Problem details »
Each line from the one holding "camera: 80 degrees left, 5 degrees down" to the end of the listing below must be given again exactly as it appears.

Data supplied »
--------------------------------------------------

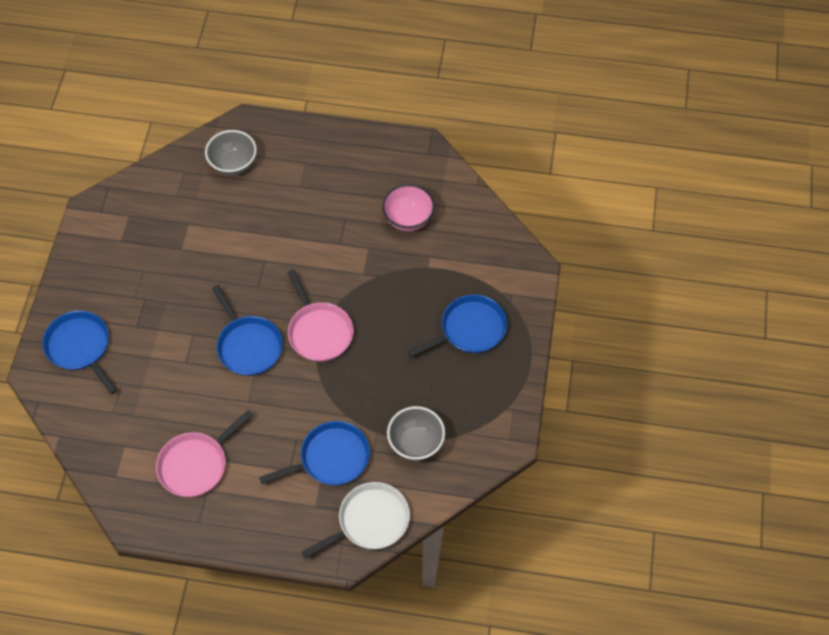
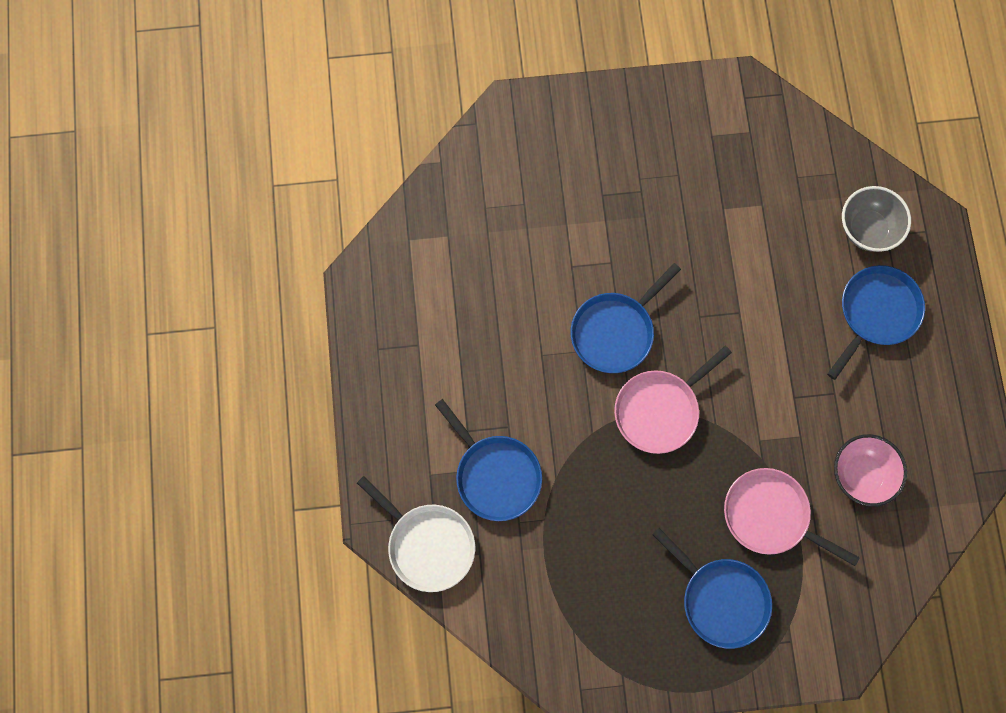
camera: 75 degrees right, 15 degrees up
blue pan [42,311,117,394] -> blue pan moved to [827,265,925,380]
pink pan [156,410,253,497] -> pink pan moved to [724,468,860,566]
grey bowl [387,406,445,461] -> none

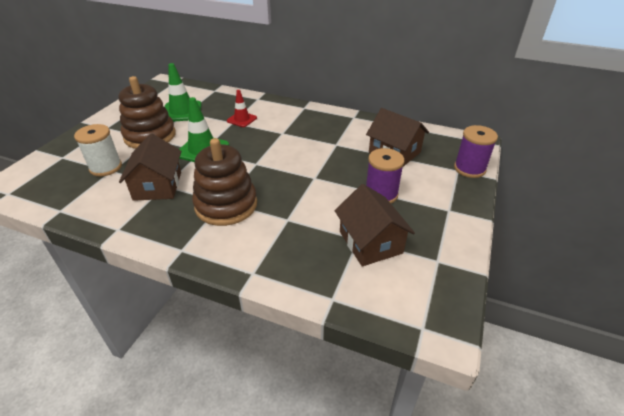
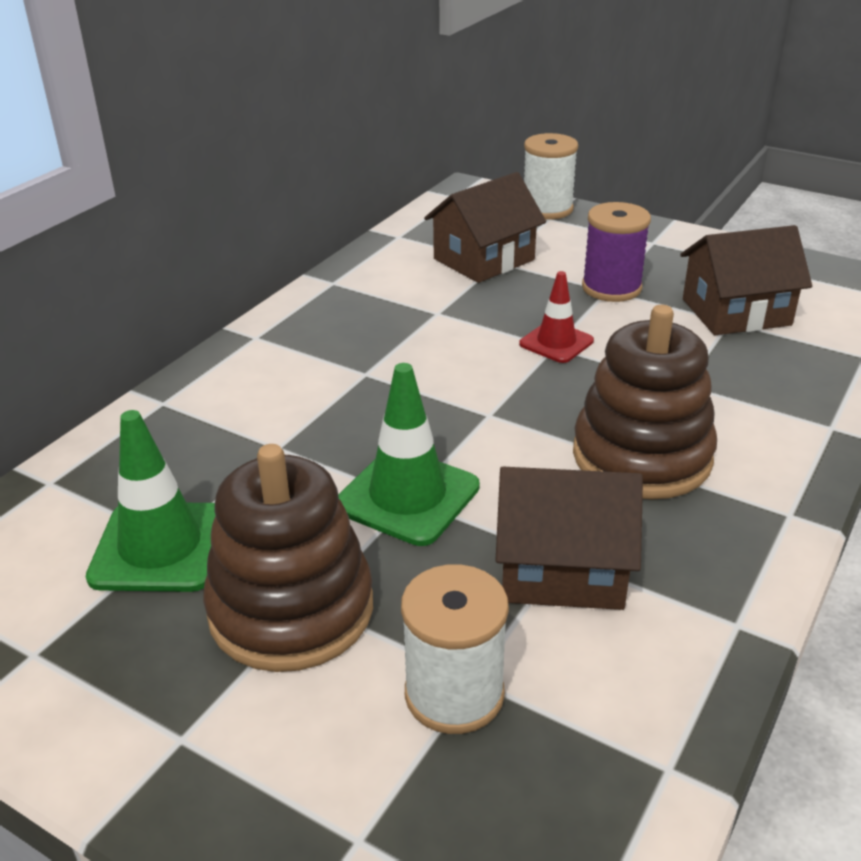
camera: 80 degrees left, 5 degrees down
red traffic cone [227,90,257,127] -> red traffic cone moved to [519,271,594,363]
purple spool [454,125,498,178] -> white spool [524,133,578,220]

--------------------------------------------------

Exercise solution »
camera: 80 degrees left, 5 degrees down
red traffic cone [227,90,257,127] -> red traffic cone moved to [519,271,594,363]
purple spool [454,125,498,178] -> white spool [524,133,578,220]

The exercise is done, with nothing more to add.